Try it – Beginning at the line that includes "orange goblet: [409,123,468,256]", print each remaining line of the data word for word. Output nothing else.

Information –
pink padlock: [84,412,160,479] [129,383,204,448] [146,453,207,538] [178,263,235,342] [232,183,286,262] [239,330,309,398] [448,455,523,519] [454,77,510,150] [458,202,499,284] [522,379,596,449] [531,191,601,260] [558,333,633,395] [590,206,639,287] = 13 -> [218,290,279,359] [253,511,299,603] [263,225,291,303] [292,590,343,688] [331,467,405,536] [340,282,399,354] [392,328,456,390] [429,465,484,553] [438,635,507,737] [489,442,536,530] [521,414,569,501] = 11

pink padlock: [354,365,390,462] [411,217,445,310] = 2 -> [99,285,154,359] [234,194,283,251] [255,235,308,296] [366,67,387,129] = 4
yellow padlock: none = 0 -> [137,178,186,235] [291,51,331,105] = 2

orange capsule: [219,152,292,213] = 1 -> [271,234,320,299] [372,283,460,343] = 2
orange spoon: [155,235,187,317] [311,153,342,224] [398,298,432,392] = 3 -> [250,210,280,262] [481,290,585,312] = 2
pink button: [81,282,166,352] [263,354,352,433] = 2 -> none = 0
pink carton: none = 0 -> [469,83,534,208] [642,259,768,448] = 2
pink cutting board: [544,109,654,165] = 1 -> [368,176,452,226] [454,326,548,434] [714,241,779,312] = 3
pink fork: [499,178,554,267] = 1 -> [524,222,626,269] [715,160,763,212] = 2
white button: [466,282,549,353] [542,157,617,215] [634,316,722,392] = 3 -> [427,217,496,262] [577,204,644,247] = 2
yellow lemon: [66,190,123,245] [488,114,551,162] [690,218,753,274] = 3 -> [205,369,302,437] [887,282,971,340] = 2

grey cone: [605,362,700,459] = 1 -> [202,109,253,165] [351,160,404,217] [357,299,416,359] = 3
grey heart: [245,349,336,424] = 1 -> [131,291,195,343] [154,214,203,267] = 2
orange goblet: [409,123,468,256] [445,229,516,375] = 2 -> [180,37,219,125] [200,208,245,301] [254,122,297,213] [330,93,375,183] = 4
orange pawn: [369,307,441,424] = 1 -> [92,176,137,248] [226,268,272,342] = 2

Output for this exercise –
orange goblet: [409,123,468,256] [445,229,516,375] = 2 -> [180,37,219,125] [200,208,245,301] [254,122,297,213] [330,93,375,183] = 4
orange pawn: [369,307,441,424] = 1 -> [92,176,137,248] [226,268,272,342] = 2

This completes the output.